**Record extracts**
====
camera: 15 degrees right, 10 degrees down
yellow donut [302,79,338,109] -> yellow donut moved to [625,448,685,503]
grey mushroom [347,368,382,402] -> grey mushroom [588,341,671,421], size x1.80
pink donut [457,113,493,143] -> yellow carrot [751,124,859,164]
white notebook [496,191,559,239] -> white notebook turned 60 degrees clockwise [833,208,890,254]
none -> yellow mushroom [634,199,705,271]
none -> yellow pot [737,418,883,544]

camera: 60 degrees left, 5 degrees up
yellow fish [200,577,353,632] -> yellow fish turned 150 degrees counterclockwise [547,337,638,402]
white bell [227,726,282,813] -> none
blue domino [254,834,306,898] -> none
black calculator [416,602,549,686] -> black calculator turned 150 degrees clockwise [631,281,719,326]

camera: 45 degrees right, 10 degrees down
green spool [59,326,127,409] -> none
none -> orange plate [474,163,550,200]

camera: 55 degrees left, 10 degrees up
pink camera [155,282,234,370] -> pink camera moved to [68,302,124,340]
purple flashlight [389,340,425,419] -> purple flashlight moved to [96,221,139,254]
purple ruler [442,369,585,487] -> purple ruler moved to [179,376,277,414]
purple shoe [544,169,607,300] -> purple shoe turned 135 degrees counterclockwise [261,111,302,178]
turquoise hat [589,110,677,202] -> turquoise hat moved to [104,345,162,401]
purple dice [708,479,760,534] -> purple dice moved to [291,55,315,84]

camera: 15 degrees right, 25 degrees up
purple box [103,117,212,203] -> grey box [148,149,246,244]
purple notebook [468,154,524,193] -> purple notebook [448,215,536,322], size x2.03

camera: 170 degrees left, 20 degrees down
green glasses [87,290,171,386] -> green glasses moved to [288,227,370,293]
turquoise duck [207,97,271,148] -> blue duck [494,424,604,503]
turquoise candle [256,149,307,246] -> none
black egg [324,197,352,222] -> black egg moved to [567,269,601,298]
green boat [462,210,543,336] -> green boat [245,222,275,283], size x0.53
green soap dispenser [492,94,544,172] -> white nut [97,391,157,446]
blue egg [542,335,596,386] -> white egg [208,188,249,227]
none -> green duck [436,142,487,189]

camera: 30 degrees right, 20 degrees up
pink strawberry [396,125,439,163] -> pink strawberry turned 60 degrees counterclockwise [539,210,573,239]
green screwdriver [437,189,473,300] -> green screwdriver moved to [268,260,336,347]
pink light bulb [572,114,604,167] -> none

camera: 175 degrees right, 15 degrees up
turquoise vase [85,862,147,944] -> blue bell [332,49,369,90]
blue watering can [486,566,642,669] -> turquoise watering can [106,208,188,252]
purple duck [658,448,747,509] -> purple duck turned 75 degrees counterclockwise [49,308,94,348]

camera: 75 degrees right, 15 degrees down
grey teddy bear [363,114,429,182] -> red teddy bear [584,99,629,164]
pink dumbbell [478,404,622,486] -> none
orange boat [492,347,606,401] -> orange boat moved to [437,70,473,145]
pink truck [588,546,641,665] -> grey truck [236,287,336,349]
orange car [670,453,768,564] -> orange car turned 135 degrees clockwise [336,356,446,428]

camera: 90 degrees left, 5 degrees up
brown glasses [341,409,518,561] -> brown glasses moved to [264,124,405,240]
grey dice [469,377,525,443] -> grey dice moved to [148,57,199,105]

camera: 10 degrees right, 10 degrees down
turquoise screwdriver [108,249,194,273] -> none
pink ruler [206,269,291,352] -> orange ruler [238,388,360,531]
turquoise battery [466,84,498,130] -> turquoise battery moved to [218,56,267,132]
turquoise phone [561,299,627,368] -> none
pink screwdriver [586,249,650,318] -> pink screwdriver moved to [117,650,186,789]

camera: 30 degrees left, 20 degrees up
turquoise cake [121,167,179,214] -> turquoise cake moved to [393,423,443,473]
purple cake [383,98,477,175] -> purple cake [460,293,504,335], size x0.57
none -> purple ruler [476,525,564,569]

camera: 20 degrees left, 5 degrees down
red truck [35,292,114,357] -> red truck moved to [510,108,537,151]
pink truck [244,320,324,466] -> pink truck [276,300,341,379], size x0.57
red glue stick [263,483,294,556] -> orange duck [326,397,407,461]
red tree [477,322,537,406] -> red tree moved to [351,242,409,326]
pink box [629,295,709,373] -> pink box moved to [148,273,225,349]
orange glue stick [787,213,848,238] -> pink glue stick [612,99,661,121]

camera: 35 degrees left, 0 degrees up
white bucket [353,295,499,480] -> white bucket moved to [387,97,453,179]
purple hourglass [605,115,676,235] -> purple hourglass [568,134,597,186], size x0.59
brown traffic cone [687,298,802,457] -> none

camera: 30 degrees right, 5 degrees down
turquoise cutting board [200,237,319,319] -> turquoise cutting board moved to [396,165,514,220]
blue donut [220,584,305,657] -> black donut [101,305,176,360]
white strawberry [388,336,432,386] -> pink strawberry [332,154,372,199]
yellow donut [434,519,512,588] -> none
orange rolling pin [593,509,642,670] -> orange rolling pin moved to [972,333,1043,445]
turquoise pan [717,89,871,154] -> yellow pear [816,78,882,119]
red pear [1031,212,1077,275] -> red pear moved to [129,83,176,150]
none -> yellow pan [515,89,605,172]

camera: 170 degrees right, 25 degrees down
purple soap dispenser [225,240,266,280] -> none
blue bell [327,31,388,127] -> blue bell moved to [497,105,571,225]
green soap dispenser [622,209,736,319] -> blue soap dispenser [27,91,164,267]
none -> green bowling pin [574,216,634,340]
====
**Exercise objective**
Send back each record exactly, and include them all.

**Answer space**
camera: 15 degrees right, 10 degrees down
yellow donut [302,79,338,109] -> yellow donut moved to [625,448,685,503]
grey mushroom [347,368,382,402] -> grey mushroom [588,341,671,421], size x1.80
pink donut [457,113,493,143] -> yellow carrot [751,124,859,164]
white notebook [496,191,559,239] -> white notebook turned 60 degrees clockwise [833,208,890,254]
none -> yellow mushroom [634,199,705,271]
none -> yellow pot [737,418,883,544]

camera: 60 degrees left, 5 degrees up
yellow fish [200,577,353,632] -> yellow fish turned 150 degrees counterclockwise [547,337,638,402]
white bell [227,726,282,813] -> none
blue domino [254,834,306,898] -> none
black calculator [416,602,549,686] -> black calculator turned 150 degrees clockwise [631,281,719,326]

camera: 45 degrees right, 10 degrees down
green spool [59,326,127,409] -> none
none -> orange plate [474,163,550,200]

camera: 55 degrees left, 10 degrees up
pink camera [155,282,234,370] -> pink camera moved to [68,302,124,340]
purple flashlight [389,340,425,419] -> purple flashlight moved to [96,221,139,254]
purple ruler [442,369,585,487] -> purple ruler moved to [179,376,277,414]
purple shoe [544,169,607,300] -> purple shoe turned 135 degrees counterclockwise [261,111,302,178]
turquoise hat [589,110,677,202] -> turquoise hat moved to [104,345,162,401]
purple dice [708,479,760,534] -> purple dice moved to [291,55,315,84]

camera: 15 degrees right, 25 degrees up
purple box [103,117,212,203] -> grey box [148,149,246,244]
purple notebook [468,154,524,193] -> purple notebook [448,215,536,322], size x2.03

camera: 170 degrees left, 20 degrees down
green glasses [87,290,171,386] -> green glasses moved to [288,227,370,293]
turquoise duck [207,97,271,148] -> blue duck [494,424,604,503]
turquoise candle [256,149,307,246] -> none
black egg [324,197,352,222] -> black egg moved to [567,269,601,298]
green boat [462,210,543,336] -> green boat [245,222,275,283], size x0.53
green soap dispenser [492,94,544,172] -> white nut [97,391,157,446]
blue egg [542,335,596,386] -> white egg [208,188,249,227]
none -> green duck [436,142,487,189]

camera: 30 degrees right, 20 degrees up
pink strawberry [396,125,439,163] -> pink strawberry turned 60 degrees counterclockwise [539,210,573,239]
green screwdriver [437,189,473,300] -> green screwdriver moved to [268,260,336,347]
pink light bulb [572,114,604,167] -> none

camera: 175 degrees right, 15 degrees up
turquoise vase [85,862,147,944] -> blue bell [332,49,369,90]
blue watering can [486,566,642,669] -> turquoise watering can [106,208,188,252]
purple duck [658,448,747,509] -> purple duck turned 75 degrees counterclockwise [49,308,94,348]

camera: 75 degrees right, 15 degrees down
grey teddy bear [363,114,429,182] -> red teddy bear [584,99,629,164]
pink dumbbell [478,404,622,486] -> none
orange boat [492,347,606,401] -> orange boat moved to [437,70,473,145]
pink truck [588,546,641,665] -> grey truck [236,287,336,349]
orange car [670,453,768,564] -> orange car turned 135 degrees clockwise [336,356,446,428]

camera: 90 degrees left, 5 degrees up
brown glasses [341,409,518,561] -> brown glasses moved to [264,124,405,240]
grey dice [469,377,525,443] -> grey dice moved to [148,57,199,105]

camera: 10 degrees right, 10 degrees down
turquoise screwdriver [108,249,194,273] -> none
pink ruler [206,269,291,352] -> orange ruler [238,388,360,531]
turquoise battery [466,84,498,130] -> turquoise battery moved to [218,56,267,132]
turquoise phone [561,299,627,368] -> none
pink screwdriver [586,249,650,318] -> pink screwdriver moved to [117,650,186,789]

camera: 30 degrees left, 20 degrees up
turquoise cake [121,167,179,214] -> turquoise cake moved to [393,423,443,473]
purple cake [383,98,477,175] -> purple cake [460,293,504,335], size x0.57
none -> purple ruler [476,525,564,569]

camera: 20 degrees left, 5 degrees down
red truck [35,292,114,357] -> red truck moved to [510,108,537,151]
pink truck [244,320,324,466] -> pink truck [276,300,341,379], size x0.57
red glue stick [263,483,294,556] -> orange duck [326,397,407,461]
red tree [477,322,537,406] -> red tree moved to [351,242,409,326]
pink box [629,295,709,373] -> pink box moved to [148,273,225,349]
orange glue stick [787,213,848,238] -> pink glue stick [612,99,661,121]

camera: 35 degrees left, 0 degrees up
white bucket [353,295,499,480] -> white bucket moved to [387,97,453,179]
purple hourglass [605,115,676,235] -> purple hourglass [568,134,597,186], size x0.59
brown traffic cone [687,298,802,457] -> none

camera: 30 degrees right, 5 degrees down
turquoise cutting board [200,237,319,319] -> turquoise cutting board moved to [396,165,514,220]
blue donut [220,584,305,657] -> black donut [101,305,176,360]
white strawberry [388,336,432,386] -> pink strawberry [332,154,372,199]
yellow donut [434,519,512,588] -> none
orange rolling pin [593,509,642,670] -> orange rolling pin moved to [972,333,1043,445]
turquoise pan [717,89,871,154] -> yellow pear [816,78,882,119]
red pear [1031,212,1077,275] -> red pear moved to [129,83,176,150]
none -> yellow pan [515,89,605,172]

camera: 170 degrees right, 25 degrees down
purple soap dispenser [225,240,266,280] -> none
blue bell [327,31,388,127] -> blue bell moved to [497,105,571,225]
green soap dispenser [622,209,736,319] -> blue soap dispenser [27,91,164,267]
none -> green bowling pin [574,216,634,340]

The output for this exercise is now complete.